> **What you have to do**: In the data below, find the line that contains "green glue stick: 5 -> 3" and the line that contains "pink rocket: 2 -> 0". Copy both, plus every line between them, exactly.
··· Input
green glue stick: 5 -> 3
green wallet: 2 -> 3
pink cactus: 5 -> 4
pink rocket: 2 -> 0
······
··· Input
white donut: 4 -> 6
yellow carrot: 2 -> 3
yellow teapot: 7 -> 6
······
> **Answer to the exercise**:
green glue stick: 5 -> 3
green wallet: 2 -> 3
pink cactus: 5 -> 4
pink rocket: 2 -> 0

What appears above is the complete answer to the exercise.